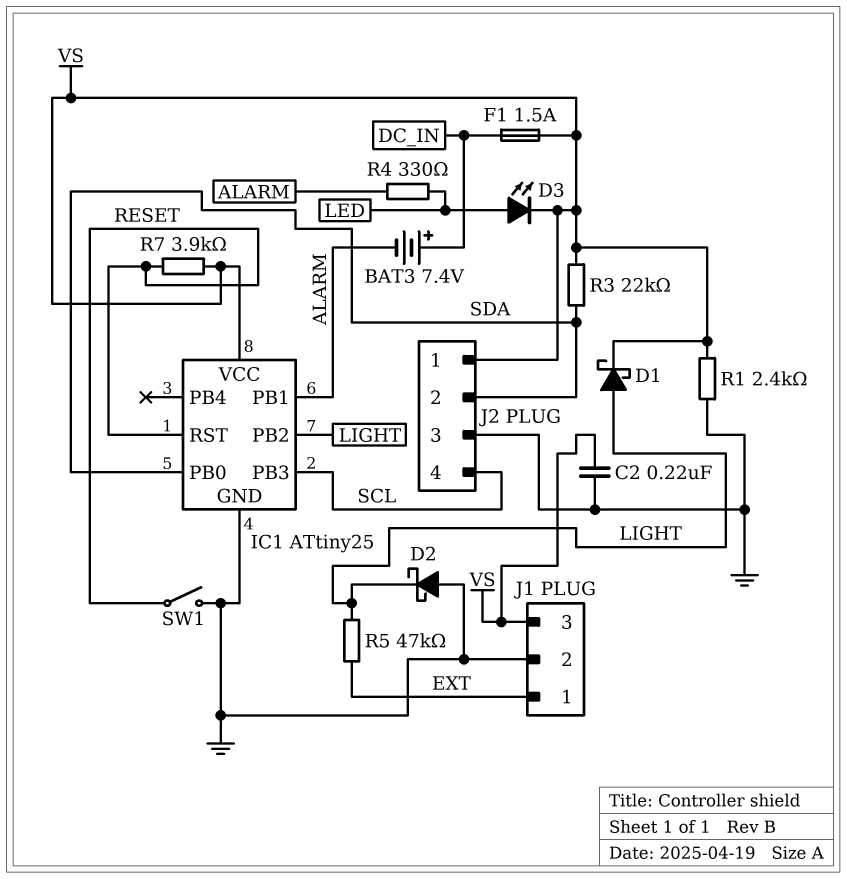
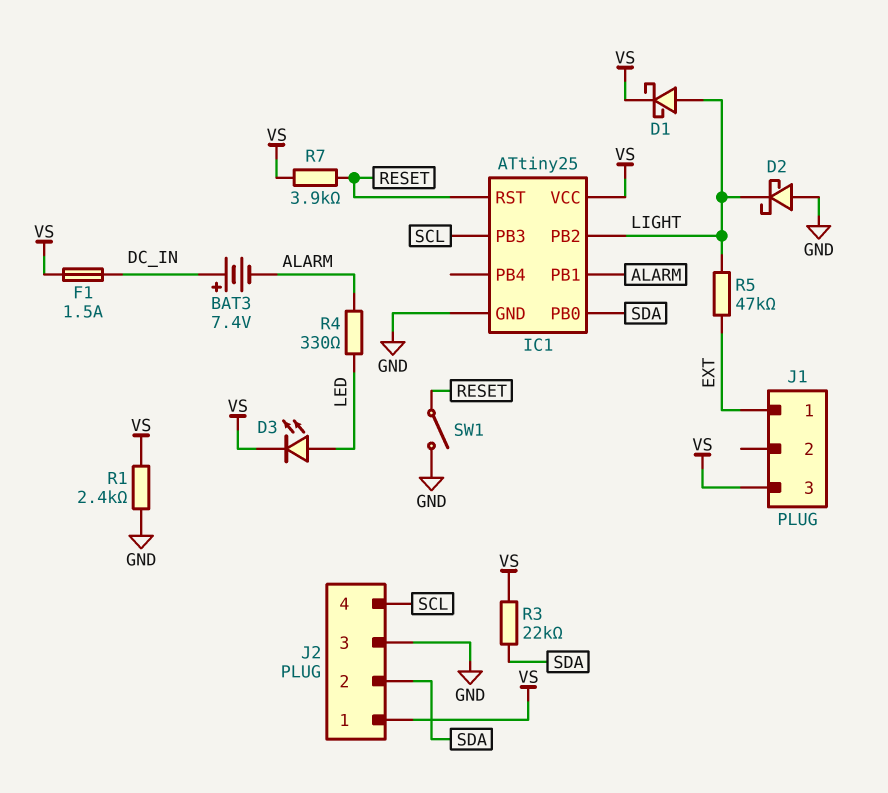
C2: 220nF (GND, VS) -> none
J1 pin 2: GND -> none

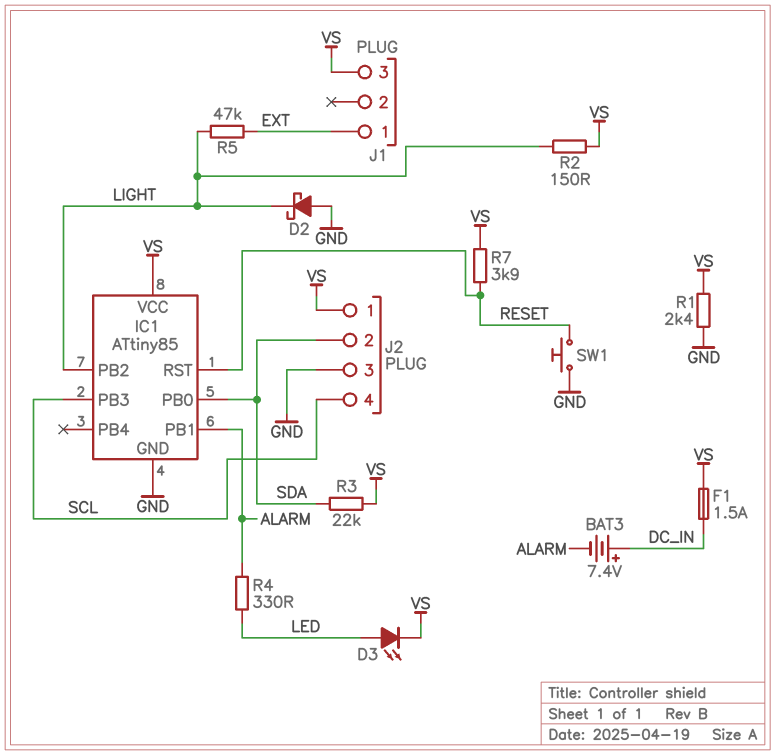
D1: schottky (A LIGHT, K VS) -> none
IC1: ATtiny25 -> ATtiny85
R2: none -> 150 (LIGHT, VS)
SW1: switch (GND, RESET) -> button (GND, RESET)

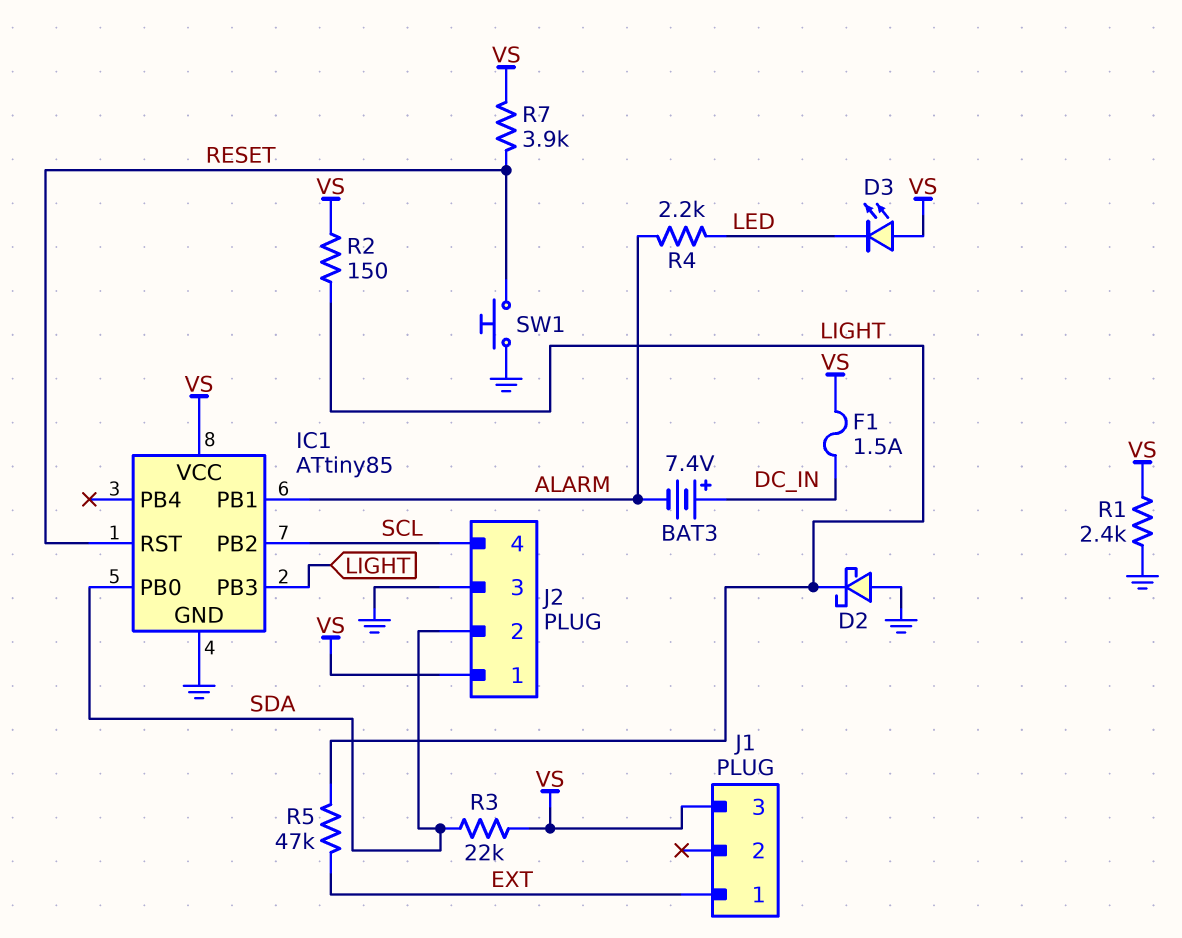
D3: LED (A LED, K VS) -> LED (A VS, K LED)
IC1 pin PB2: LIGHT -> SCL
IC1 pin PB3: SCL -> LIGHT
R4: 330 (ALARM, LED) -> 2.2k (ALARM, LED)

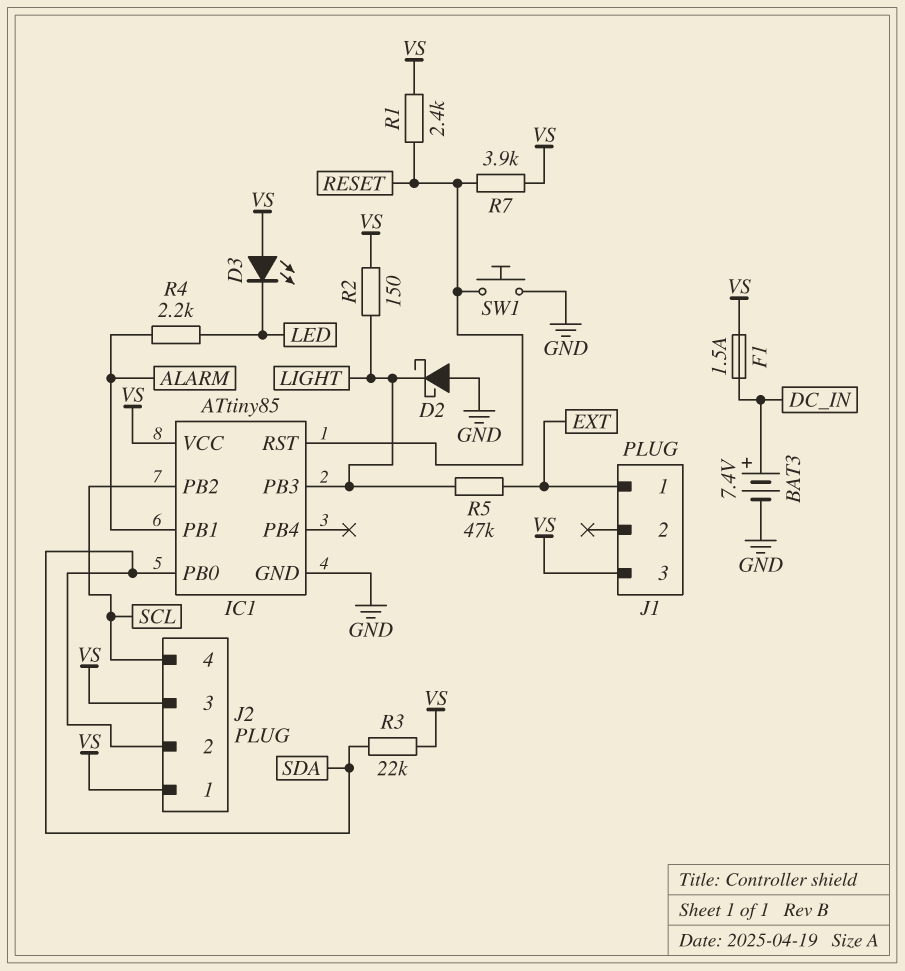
BAT3: 7.4V (plus DC_IN, minus ALARM) -> 7.4V (plus DC_IN, minus GND)
J2 pin 3: GND -> VS
R1: 2.4k (GND, VS) -> 2.4k (RESET, VS)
^^^^^^^^^^^^^^^^
> _YOUR TASK_
Restate the material above exactly. Exclude all pictures.

> _OUTPUT OF THE EXERCISE_
C2: 220nF (GND, VS) -> none
J1 pin 2: GND -> none

D1: schottky (A LIGHT, K VS) -> none
IC1: ATtiny25 -> ATtiny85
R2: none -> 150 (LIGHT, VS)
SW1: switch (GND, RESET) -> button (GND, RESET)

D3: LED (A LED, K VS) -> LED (A VS, K LED)
IC1 pin PB2: LIGHT -> SCL
IC1 pin PB3: SCL -> LIGHT
R4: 330 (ALARM, LED) -> 2.2k (ALARM, LED)

BAT3: 7.4V (plus DC_IN, minus ALARM) -> 7.4V (plus DC_IN, minus GND)
J2 pin 3: GND -> VS
R1: 2.4k (GND, VS) -> 2.4k (RESET, VS)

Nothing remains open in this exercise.